* Requirement: Leave out the pictures and repeat exactly the lines from the one containing "pink heart: 2 -> 1" through the end of the records.

BEGIN

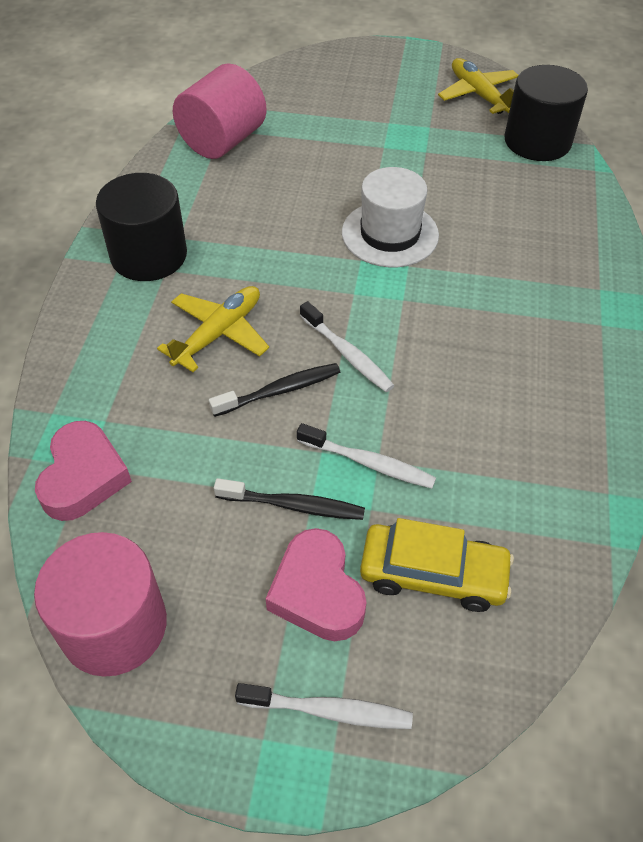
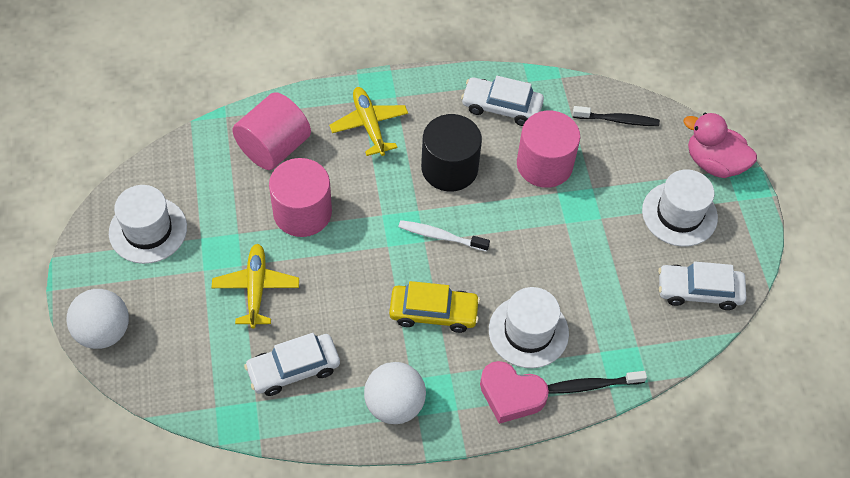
black cylinder: 2 -> 1
pink cylinder: 2 -> 3
pink duck: 0 -> 1
pink heart: 2 -> 1
white ball: 0 -> 2
white car: 0 -> 3
white hat: 1 -> 3
white toothbrush: 3 -> 1

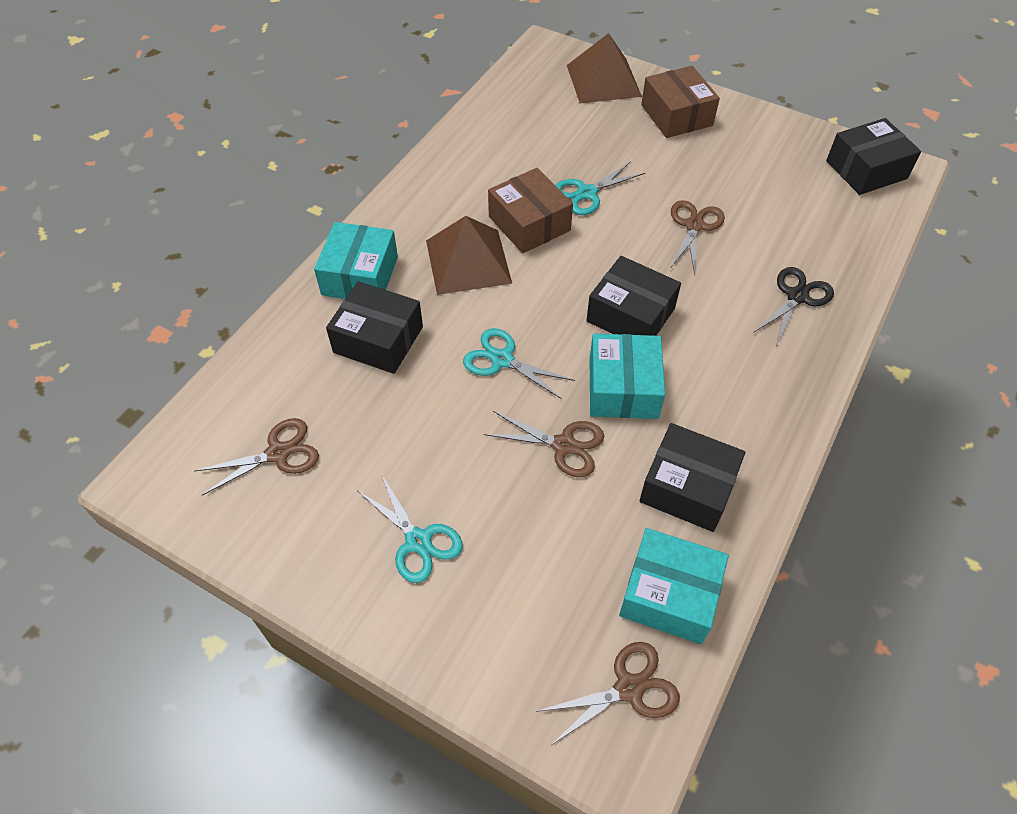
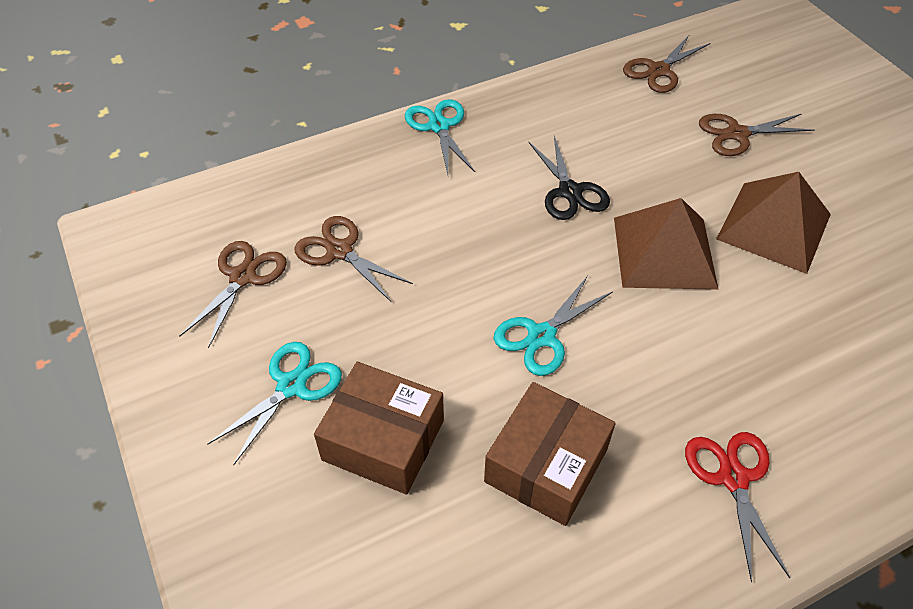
black box: 4 -> 0
red scissors: 0 -> 1
turquoise box: 3 -> 0

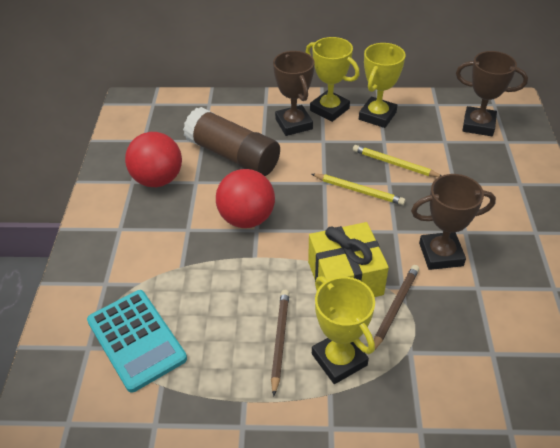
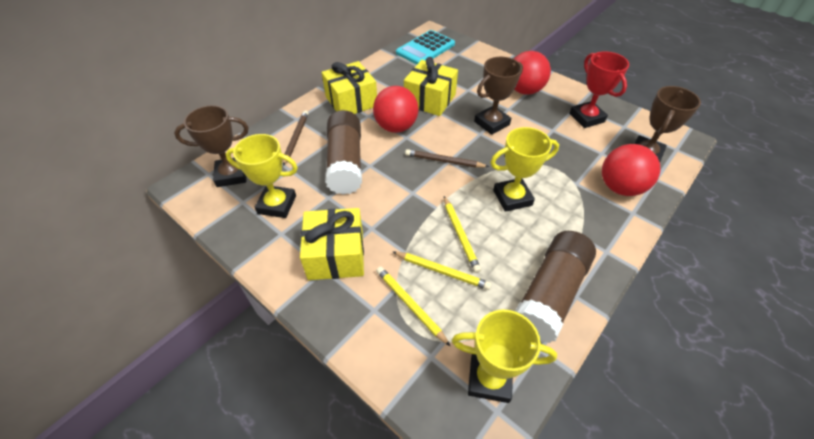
brown glue stick: 1 -> 2
red ball: 2 -> 3
red trophy: 0 -> 1
yellow gift: 1 -> 3
yellow pencil: 2 -> 3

END

* Result below:
pink heart: 2 -> 1
white ball: 0 -> 2
white car: 0 -> 3
white hat: 1 -> 3
white toothbrush: 3 -> 1

black box: 4 -> 0
red scissors: 0 -> 1
turquoise box: 3 -> 0

brown glue stick: 1 -> 2
red ball: 2 -> 3
red trophy: 0 -> 1
yellow gift: 1 -> 3
yellow pencil: 2 -> 3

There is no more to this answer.